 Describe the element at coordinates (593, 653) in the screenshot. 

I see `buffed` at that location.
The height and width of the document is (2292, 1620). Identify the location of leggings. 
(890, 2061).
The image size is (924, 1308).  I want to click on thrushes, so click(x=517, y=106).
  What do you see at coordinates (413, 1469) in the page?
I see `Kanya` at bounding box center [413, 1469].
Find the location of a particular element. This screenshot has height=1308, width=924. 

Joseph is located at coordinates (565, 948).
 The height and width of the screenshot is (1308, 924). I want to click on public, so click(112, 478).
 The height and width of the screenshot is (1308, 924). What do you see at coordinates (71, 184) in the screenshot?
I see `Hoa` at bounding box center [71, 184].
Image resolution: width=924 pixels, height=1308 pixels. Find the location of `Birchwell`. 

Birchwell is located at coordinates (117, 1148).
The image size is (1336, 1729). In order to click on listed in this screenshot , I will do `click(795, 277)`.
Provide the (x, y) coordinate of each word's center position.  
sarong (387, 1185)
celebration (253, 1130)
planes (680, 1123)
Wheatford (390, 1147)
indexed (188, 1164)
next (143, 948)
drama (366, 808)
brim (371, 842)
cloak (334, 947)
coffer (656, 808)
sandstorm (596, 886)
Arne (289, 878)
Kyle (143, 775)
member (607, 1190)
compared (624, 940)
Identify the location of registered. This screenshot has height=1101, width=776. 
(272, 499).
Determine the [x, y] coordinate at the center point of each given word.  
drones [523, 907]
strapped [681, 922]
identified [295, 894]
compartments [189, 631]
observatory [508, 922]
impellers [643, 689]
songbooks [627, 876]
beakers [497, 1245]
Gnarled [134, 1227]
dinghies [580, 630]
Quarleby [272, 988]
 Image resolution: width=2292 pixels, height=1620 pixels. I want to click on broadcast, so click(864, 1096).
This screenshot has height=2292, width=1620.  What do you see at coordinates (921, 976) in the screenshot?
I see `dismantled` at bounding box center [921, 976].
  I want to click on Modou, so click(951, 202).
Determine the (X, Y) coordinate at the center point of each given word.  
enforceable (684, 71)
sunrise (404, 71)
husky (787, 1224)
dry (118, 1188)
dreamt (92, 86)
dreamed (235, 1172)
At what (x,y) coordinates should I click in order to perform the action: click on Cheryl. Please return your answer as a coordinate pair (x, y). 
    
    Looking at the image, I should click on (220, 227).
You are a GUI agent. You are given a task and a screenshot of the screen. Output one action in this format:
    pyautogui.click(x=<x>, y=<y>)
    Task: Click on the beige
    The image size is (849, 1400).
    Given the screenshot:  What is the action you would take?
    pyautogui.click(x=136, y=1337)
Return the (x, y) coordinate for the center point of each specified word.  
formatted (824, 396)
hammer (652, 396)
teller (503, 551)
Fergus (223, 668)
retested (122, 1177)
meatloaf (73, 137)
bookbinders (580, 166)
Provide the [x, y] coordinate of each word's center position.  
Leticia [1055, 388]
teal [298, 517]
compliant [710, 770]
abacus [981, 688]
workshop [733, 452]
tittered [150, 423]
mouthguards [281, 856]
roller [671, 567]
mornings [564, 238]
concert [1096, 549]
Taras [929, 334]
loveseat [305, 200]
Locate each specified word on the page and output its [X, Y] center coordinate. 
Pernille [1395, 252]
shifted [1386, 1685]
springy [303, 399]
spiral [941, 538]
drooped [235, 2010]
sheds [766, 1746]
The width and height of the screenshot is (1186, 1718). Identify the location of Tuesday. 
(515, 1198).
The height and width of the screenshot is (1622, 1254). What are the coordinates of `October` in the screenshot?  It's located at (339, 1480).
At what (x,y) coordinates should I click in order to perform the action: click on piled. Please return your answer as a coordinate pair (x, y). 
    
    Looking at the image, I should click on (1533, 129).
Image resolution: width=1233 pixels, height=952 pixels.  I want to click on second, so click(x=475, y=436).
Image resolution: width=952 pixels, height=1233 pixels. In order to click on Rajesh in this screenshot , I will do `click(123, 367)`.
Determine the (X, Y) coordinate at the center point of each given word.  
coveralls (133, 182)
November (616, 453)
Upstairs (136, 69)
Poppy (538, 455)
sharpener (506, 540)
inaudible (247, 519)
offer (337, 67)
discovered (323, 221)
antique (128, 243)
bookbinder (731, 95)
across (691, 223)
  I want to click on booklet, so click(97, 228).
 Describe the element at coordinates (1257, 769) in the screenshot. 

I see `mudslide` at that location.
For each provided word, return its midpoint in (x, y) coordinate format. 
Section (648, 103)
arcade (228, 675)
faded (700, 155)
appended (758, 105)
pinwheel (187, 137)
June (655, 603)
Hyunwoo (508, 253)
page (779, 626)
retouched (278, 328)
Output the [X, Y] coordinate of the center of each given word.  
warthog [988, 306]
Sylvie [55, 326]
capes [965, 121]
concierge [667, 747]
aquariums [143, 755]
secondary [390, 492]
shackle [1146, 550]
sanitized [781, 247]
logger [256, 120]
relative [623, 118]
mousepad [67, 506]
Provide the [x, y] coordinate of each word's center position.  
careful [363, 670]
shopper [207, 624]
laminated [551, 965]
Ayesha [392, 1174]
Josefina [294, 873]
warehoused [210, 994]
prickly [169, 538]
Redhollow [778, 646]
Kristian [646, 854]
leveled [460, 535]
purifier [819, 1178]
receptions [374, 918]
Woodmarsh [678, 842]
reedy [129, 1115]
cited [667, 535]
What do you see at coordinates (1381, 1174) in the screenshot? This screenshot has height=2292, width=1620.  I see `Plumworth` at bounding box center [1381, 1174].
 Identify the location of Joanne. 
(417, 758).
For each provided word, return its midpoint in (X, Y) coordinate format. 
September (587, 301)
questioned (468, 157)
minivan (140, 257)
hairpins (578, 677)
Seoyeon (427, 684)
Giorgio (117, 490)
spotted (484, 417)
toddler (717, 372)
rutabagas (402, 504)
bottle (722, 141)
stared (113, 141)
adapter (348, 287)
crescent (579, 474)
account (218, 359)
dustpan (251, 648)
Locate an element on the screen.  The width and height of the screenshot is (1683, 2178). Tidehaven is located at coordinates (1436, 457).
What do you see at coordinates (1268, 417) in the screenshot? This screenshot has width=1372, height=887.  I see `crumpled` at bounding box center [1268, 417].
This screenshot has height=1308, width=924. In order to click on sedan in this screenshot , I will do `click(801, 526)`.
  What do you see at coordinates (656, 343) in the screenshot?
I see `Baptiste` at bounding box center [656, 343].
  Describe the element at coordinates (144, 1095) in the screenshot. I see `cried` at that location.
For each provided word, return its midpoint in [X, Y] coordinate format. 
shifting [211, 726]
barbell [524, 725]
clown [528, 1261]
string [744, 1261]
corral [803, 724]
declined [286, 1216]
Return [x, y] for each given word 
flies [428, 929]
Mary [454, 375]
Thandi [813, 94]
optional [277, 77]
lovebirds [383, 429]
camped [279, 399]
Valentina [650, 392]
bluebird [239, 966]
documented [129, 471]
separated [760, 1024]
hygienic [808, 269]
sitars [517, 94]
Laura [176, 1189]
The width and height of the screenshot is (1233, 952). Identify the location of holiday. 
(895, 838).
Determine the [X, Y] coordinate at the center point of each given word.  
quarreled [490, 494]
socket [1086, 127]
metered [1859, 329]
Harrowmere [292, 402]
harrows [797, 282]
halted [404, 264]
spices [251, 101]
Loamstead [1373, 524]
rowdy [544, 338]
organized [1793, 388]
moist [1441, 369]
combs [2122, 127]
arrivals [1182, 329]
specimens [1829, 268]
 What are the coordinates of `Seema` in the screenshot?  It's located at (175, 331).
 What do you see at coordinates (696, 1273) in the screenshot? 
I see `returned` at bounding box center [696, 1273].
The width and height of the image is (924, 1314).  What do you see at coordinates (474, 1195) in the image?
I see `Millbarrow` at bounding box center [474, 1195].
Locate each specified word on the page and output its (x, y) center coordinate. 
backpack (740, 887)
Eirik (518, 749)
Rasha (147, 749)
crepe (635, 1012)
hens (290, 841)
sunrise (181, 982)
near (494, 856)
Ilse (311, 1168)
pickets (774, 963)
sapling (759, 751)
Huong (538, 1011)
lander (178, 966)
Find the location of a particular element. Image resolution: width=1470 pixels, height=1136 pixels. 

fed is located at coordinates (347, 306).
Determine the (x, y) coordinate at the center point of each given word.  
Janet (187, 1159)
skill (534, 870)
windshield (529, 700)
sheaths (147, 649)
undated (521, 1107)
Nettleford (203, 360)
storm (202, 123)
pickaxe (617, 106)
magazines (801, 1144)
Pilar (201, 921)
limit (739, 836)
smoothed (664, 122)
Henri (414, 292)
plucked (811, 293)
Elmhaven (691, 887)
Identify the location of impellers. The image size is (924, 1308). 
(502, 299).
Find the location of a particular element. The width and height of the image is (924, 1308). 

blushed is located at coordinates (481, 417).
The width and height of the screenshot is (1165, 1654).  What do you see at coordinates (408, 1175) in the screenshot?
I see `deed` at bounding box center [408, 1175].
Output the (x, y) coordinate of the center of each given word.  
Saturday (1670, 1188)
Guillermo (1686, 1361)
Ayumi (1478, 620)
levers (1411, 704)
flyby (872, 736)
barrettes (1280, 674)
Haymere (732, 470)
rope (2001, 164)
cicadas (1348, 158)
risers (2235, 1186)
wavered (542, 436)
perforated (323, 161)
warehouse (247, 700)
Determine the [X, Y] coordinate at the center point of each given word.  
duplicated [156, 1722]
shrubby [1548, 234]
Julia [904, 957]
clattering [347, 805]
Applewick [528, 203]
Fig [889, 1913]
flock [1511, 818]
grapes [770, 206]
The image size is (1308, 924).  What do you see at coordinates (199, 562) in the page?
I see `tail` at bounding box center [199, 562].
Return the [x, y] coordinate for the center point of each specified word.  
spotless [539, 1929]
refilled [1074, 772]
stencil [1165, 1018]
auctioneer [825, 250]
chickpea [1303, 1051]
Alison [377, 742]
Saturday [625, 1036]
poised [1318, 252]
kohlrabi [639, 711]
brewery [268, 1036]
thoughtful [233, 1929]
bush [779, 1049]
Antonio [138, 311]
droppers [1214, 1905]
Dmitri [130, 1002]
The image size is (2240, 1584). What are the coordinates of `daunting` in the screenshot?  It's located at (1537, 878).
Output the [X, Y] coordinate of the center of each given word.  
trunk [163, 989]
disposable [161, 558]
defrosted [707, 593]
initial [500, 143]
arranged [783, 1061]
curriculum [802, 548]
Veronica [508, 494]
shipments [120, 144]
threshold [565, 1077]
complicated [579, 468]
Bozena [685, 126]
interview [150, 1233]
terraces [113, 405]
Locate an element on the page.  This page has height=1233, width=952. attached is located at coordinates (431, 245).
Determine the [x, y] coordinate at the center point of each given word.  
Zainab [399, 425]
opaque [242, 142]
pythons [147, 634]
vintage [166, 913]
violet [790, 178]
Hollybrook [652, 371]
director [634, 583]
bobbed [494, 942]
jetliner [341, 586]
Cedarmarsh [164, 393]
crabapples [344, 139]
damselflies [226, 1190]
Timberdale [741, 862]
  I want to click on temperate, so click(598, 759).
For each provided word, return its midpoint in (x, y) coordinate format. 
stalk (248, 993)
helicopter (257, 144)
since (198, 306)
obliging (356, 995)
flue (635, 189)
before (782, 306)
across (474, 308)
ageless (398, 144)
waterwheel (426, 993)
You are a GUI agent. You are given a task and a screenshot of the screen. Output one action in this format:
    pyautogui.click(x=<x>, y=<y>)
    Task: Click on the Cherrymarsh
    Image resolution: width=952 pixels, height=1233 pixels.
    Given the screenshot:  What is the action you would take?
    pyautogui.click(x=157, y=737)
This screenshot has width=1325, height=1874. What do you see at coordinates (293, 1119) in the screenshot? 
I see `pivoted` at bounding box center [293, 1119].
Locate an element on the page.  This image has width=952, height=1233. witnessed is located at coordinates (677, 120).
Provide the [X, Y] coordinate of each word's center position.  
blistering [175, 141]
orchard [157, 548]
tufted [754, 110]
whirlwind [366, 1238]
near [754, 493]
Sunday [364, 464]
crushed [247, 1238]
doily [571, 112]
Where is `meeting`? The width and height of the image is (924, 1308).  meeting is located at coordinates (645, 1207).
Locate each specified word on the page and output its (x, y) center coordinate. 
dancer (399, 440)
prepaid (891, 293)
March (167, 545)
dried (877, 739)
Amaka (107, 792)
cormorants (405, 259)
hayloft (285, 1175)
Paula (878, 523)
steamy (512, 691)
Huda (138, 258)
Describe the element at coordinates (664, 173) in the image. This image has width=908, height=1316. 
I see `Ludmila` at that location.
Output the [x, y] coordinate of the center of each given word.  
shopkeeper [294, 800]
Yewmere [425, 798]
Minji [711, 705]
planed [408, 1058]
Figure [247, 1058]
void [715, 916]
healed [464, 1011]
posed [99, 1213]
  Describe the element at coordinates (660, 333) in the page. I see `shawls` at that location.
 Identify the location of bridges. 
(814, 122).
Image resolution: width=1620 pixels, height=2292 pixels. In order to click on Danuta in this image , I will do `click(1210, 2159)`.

★ ★ ★ ★

→ AIM: Reproduce everything from the start of the data above down to the line containing "so click(x=517, y=106).", including both the first and last lines.

→ EXPECTED ANSWER:
 Describe the element at coordinates (593, 653) in the screenshot. 

I see `buffed` at that location.
The height and width of the document is (2292, 1620). Identify the location of leggings. 
(890, 2061).
The image size is (924, 1308).  I want to click on thrushes, so click(x=517, y=106).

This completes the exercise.